* [Task inputs]
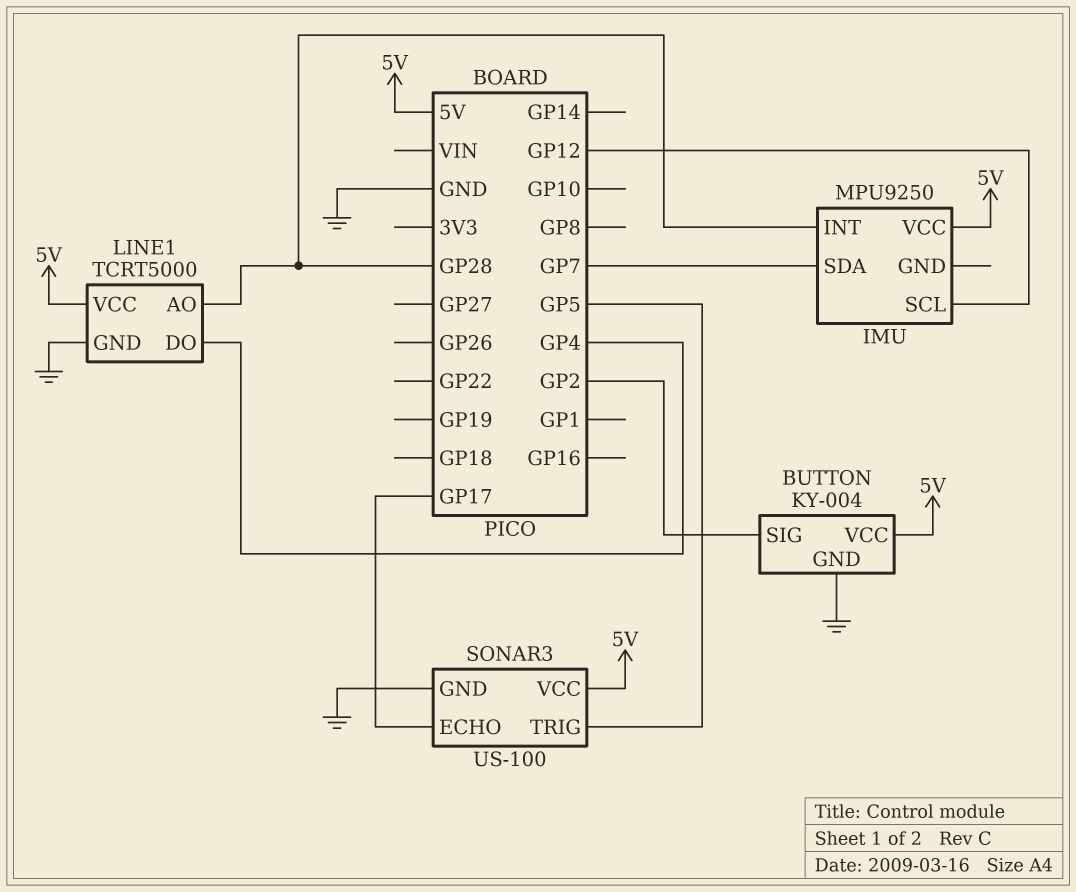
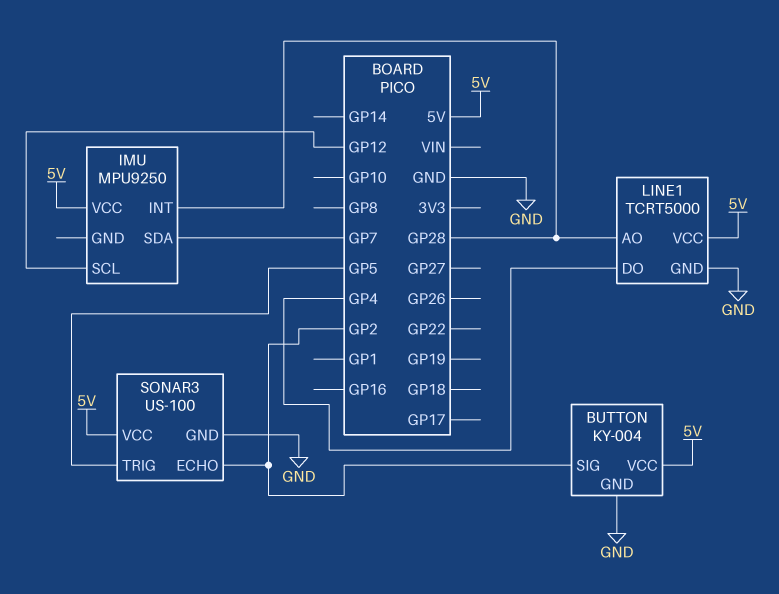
SONAR3 pin ECHO: GP17 -> GP2

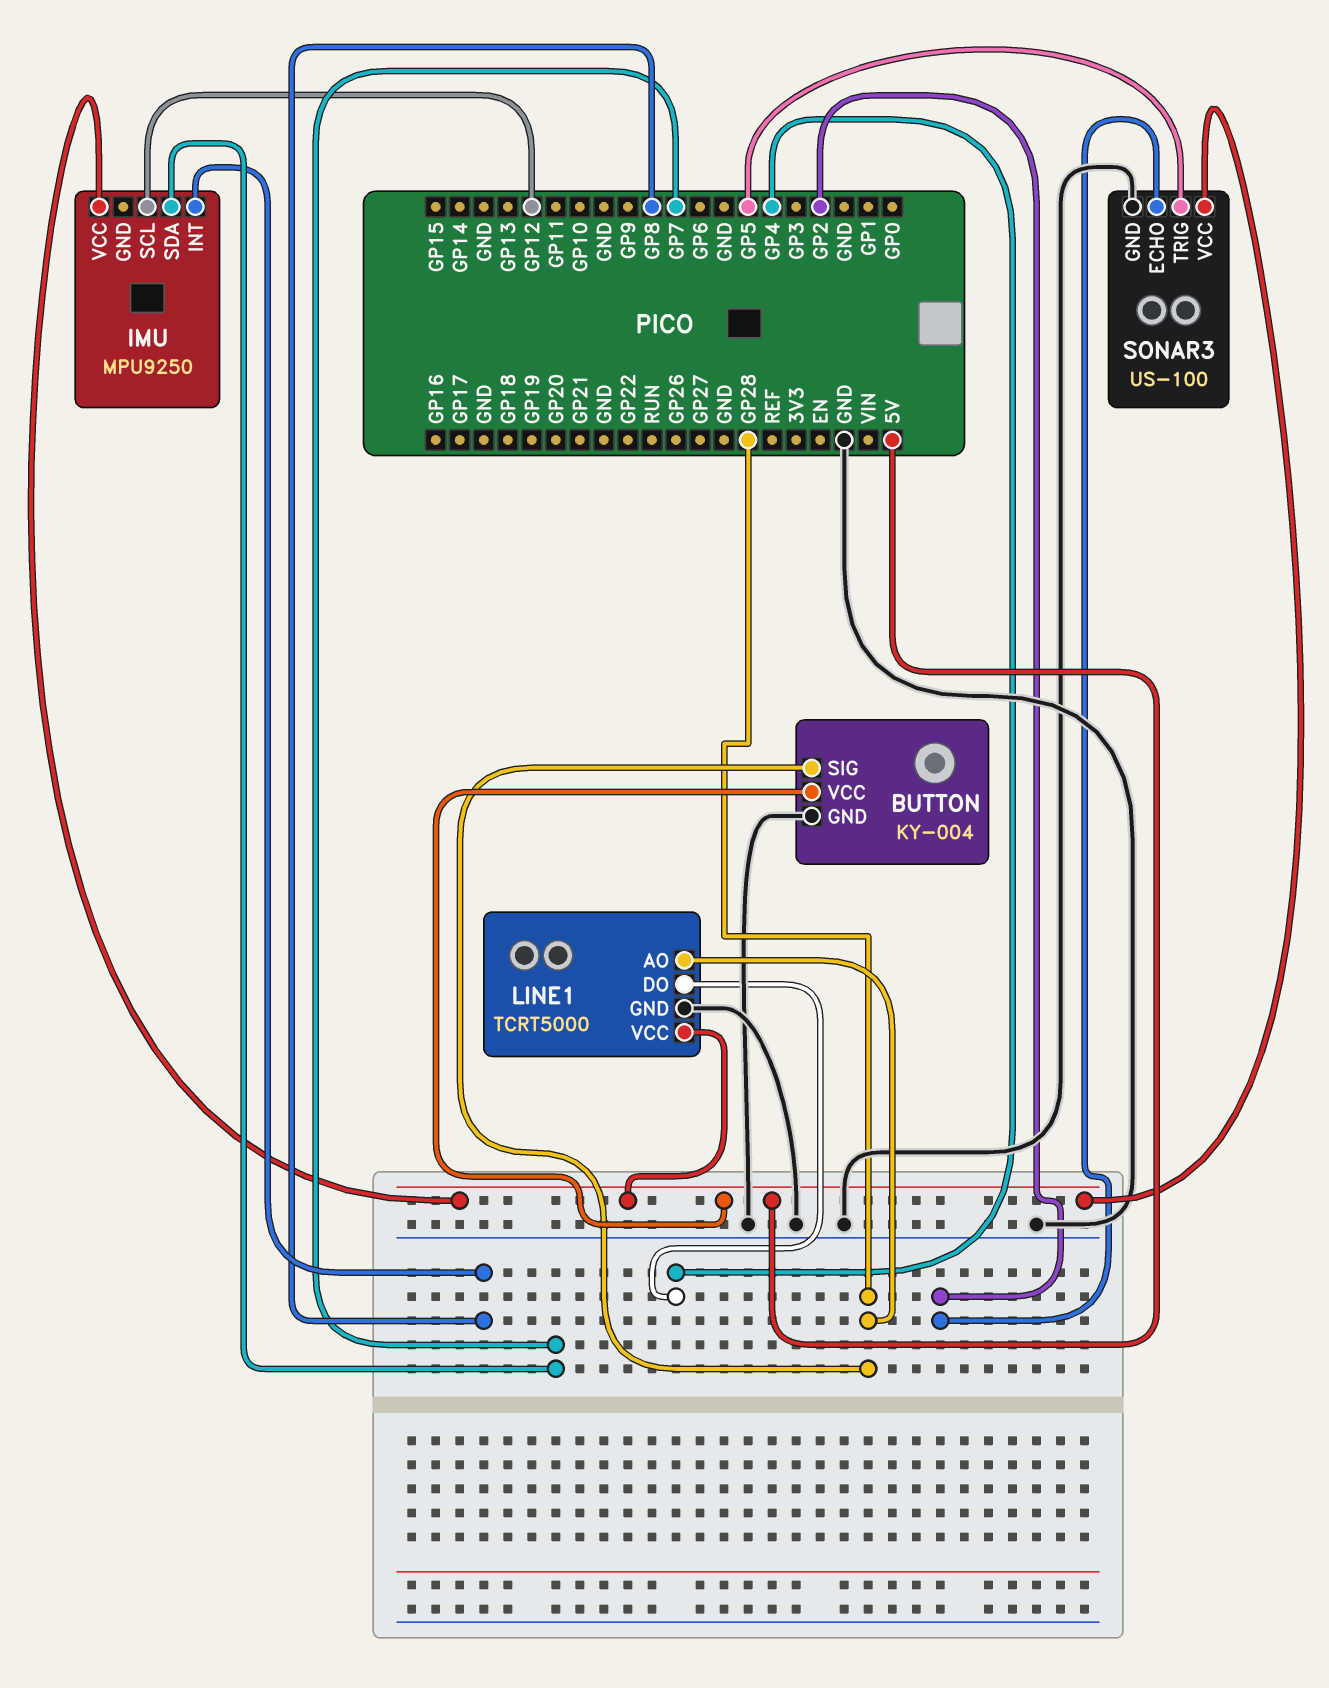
BUTTON pin SIG: GP2 -> GP28
IMU pin INT: GP28 -> GP8

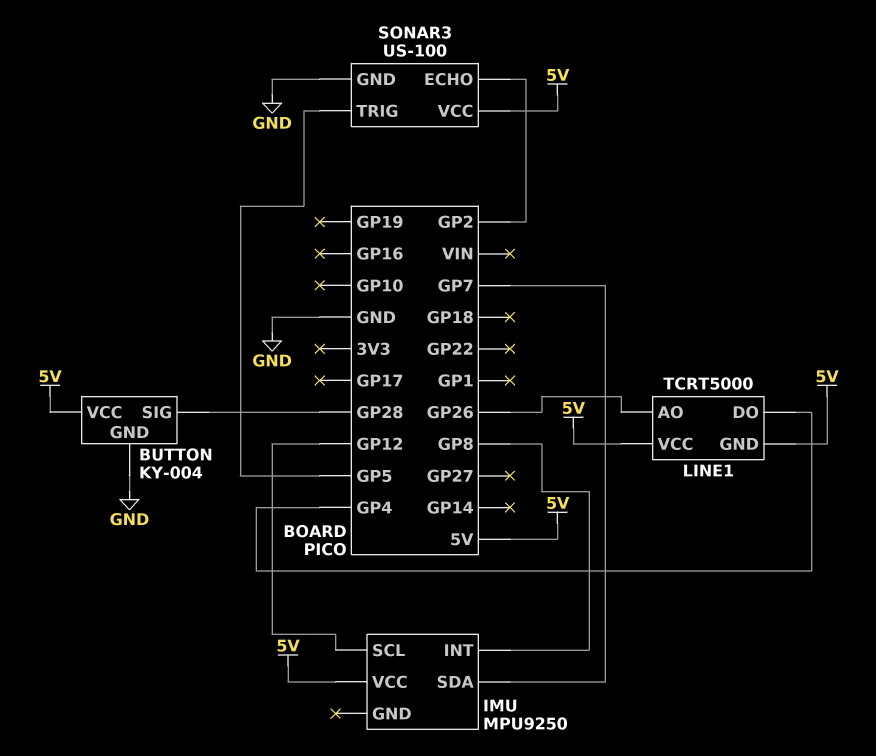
LINE1 pin AO: GP28 -> GP26
LINE1 pin GND: GND -> 5V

* [What the task asks] Without carrying over any picture, retype the records above word for word.

* [Problem solution]
SONAR3 pin ECHO: GP17 -> GP2

BUTTON pin SIG: GP2 -> GP28
IMU pin INT: GP28 -> GP8

LINE1 pin AO: GP28 -> GP26
LINE1 pin GND: GND -> 5V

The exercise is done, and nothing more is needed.